[Provided data Boundary: Start]
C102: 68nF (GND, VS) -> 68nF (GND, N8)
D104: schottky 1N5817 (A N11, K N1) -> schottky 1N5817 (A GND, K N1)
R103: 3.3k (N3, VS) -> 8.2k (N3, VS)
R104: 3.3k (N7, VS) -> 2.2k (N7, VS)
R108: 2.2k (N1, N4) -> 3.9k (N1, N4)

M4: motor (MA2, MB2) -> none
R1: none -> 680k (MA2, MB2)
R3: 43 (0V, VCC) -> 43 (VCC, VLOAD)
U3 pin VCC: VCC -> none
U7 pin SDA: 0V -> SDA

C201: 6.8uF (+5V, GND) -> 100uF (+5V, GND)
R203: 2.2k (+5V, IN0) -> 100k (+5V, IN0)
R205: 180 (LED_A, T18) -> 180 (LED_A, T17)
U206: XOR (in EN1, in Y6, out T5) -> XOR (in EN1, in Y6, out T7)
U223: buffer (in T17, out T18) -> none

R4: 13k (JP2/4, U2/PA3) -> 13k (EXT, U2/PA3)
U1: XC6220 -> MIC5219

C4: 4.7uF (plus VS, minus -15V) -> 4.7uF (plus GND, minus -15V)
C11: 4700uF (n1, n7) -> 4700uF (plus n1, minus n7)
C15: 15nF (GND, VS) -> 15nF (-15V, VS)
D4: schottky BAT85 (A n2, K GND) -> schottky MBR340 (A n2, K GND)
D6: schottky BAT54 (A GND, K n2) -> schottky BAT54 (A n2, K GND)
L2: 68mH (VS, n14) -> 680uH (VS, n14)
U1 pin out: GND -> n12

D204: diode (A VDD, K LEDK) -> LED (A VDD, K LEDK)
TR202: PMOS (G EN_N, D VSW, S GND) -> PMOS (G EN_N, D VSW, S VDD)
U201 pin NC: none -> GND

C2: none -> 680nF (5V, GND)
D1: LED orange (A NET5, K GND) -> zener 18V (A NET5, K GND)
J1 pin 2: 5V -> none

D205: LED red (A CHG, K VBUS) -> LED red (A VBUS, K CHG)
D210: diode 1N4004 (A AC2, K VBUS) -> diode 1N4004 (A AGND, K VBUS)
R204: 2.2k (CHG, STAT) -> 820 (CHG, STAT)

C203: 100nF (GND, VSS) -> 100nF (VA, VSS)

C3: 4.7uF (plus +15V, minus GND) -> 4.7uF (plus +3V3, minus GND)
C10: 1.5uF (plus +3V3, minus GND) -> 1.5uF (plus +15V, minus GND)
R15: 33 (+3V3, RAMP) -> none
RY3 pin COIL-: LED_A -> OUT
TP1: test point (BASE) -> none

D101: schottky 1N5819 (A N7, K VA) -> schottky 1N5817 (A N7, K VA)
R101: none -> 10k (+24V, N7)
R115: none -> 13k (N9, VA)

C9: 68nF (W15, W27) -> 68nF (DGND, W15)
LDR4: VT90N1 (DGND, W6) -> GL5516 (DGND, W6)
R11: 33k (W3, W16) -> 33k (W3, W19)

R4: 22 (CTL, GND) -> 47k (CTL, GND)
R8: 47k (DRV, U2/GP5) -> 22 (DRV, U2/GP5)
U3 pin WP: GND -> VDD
[Provided data Boundary: End]
[What is required] Give the listing again in its entirety, exactly as written.

[Result of the task]
C102: 68nF (GND, VS) -> 68nF (GND, N8)
D104: schottky 1N5817 (A N11, K N1) -> schottky 1N5817 (A GND, K N1)
R103: 3.3k (N3, VS) -> 8.2k (N3, VS)
R104: 3.3k (N7, VS) -> 2.2k (N7, VS)
R108: 2.2k (N1, N4) -> 3.9k (N1, N4)

M4: motor (MA2, MB2) -> none
R1: none -> 680k (MA2, MB2)
R3: 43 (0V, VCC) -> 43 (VCC, VLOAD)
U3 pin VCC: VCC -> none
U7 pin SDA: 0V -> SDA

C201: 6.8uF (+5V, GND) -> 100uF (+5V, GND)
R203: 2.2k (+5V, IN0) -> 100k (+5V, IN0)
R205: 180 (LED_A, T18) -> 180 (LED_A, T17)
U206: XOR (in EN1, in Y6, out T5) -> XOR (in EN1, in Y6, out T7)
U223: buffer (in T17, out T18) -> none

R4: 13k (JP2/4, U2/PA3) -> 13k (EXT, U2/PA3)
U1: XC6220 -> MIC5219

C4: 4.7uF (plus VS, minus -15V) -> 4.7uF (plus GND, minus -15V)
C11: 4700uF (n1, n7) -> 4700uF (plus n1, minus n7)
C15: 15nF (GND, VS) -> 15nF (-15V, VS)
D4: schottky BAT85 (A n2, K GND) -> schottky MBR340 (A n2, K GND)
D6: schottky BAT54 (A GND, K n2) -> schottky BAT54 (A n2, K GND)
L2: 68mH (VS, n14) -> 680uH (VS, n14)
U1 pin out: GND -> n12

D204: diode (A VDD, K LEDK) -> LED (A VDD, K LEDK)
TR202: PMOS (G EN_N, D VSW, S GND) -> PMOS (G EN_N, D VSW, S VDD)
U201 pin NC: none -> GND

C2: none -> 680nF (5V, GND)
D1: LED orange (A NET5, K GND) -> zener 18V (A NET5, K GND)
J1 pin 2: 5V -> none

D205: LED red (A CHG, K VBUS) -> LED red (A VBUS, K CHG)
D210: diode 1N4004 (A AC2, K VBUS) -> diode 1N4004 (A AGND, K VBUS)
R204: 2.2k (CHG, STAT) -> 820 (CHG, STAT)

C203: 100nF (GND, VSS) -> 100nF (VA, VSS)

C3: 4.7uF (plus +15V, minus GND) -> 4.7uF (plus +3V3, minus GND)
C10: 1.5uF (plus +3V3, minus GND) -> 1.5uF (plus +15V, minus GND)
R15: 33 (+3V3, RAMP) -> none
RY3 pin COIL-: LED_A -> OUT
TP1: test point (BASE) -> none

D101: schottky 1N5819 (A N7, K VA) -> schottky 1N5817 (A N7, K VA)
R101: none -> 10k (+24V, N7)
R115: none -> 13k (N9, VA)

C9: 68nF (W15, W27) -> 68nF (DGND, W15)
LDR4: VT90N1 (DGND, W6) -> GL5516 (DGND, W6)
R11: 33k (W3, W16) -> 33k (W3, W19)

R4: 22 (CTL, GND) -> 47k (CTL, GND)
R8: 47k (DRV, U2/GP5) -> 22 (DRV, U2/GP5)
U3 pin WP: GND -> VDD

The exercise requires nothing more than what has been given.